====== DATA

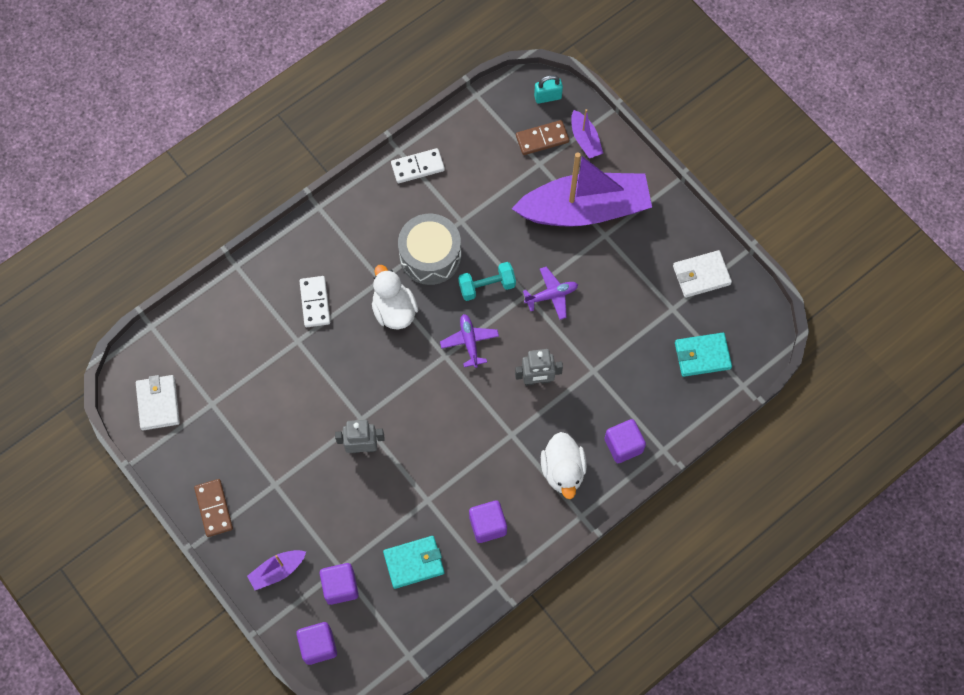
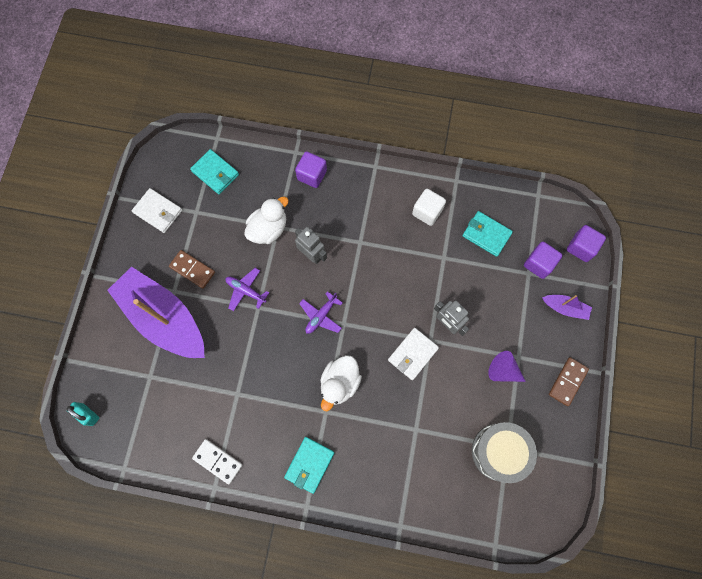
camera: 130 degrees left, 5 degrees up
(158, 403) = (540, 485): white wallet -> white wallet (413, 354)
(276, 459) = (503, 370): none -> purple cone
(315, 302) = (379, 443): white domino -> none
(349, 234) = (309, 464): none -> turquoise wallet
(430, 256) = (280, 393): grey drum -> grey drum (499, 452)
(487, 286) = (272, 337): turquoise dumbbell -> none
(487, 525) = (427, 212): purple cube -> white cube
(542, 139) = (127, 390): brown domino -> brown domino (192, 269)
(563, 471) = (357, 196): white duck -> white duck (268, 229)
(585, 139) = (106, 360): purple boat -> none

============

## [ASSIGNED TASK]
Search the material for the word "purple" and copy every matching line.

## [ANSWER TO THE PROBLEM]
(276, 459) = (503, 370): none -> purple cone
(487, 525) = (427, 212): purple cube -> white cube
(585, 139) = (106, 360): purple boat -> none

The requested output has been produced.